— Records from a dataset —
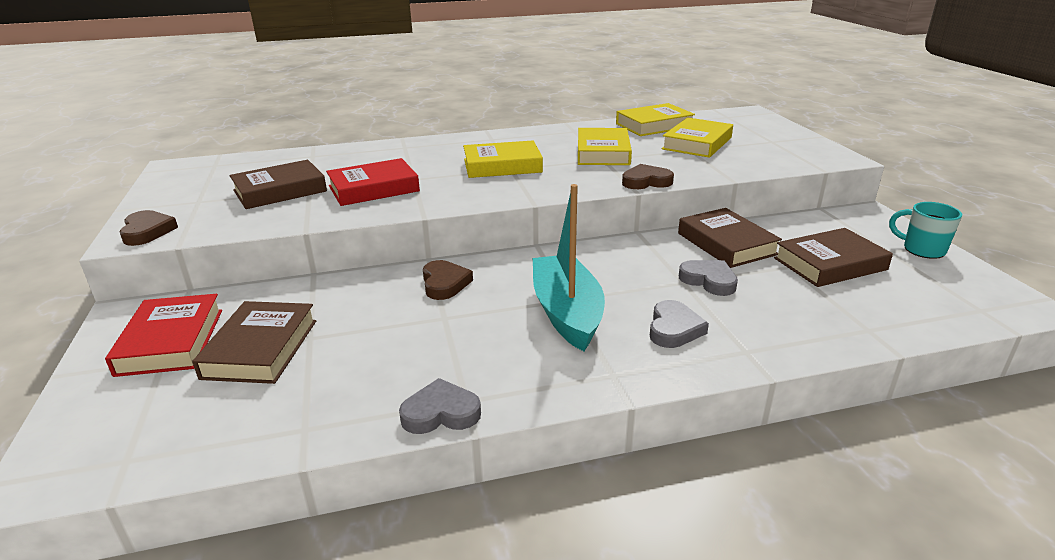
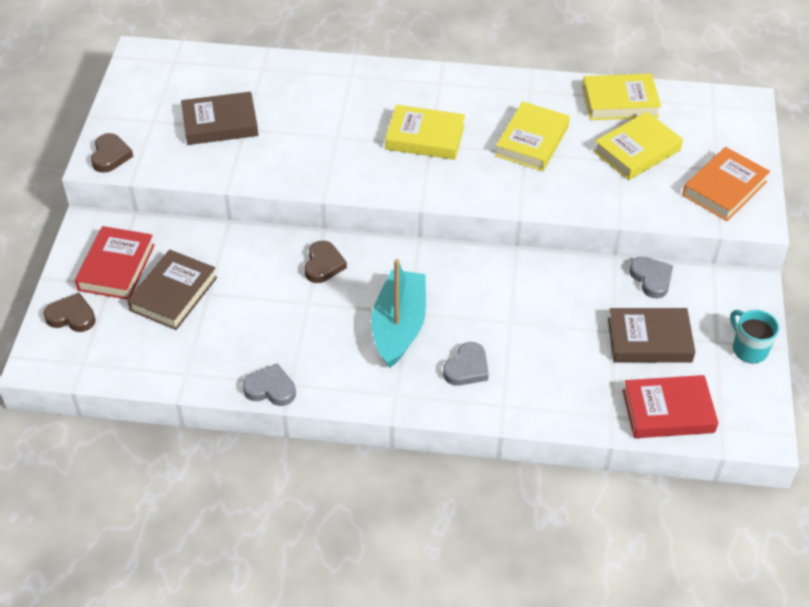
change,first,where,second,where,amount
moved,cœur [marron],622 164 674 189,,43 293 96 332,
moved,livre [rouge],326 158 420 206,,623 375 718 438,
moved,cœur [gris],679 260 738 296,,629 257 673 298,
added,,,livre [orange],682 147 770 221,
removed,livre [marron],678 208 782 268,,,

— TRY IT —
Repeat the records in full, exactly as they appear, but with the pictures removed.

— THE ANSWER —
change,first,where,second,where,amount
moved,cœur [marron],622 164 674 189,,43 293 96 332,
moved,livre [rouge],326 158 420 206,,623 375 718 438,
moved,cœur [gris],679 260 738 296,,629 257 673 298,
added,,,livre [orange],682 147 770 221,
removed,livre [marron],678 208 782 268,,,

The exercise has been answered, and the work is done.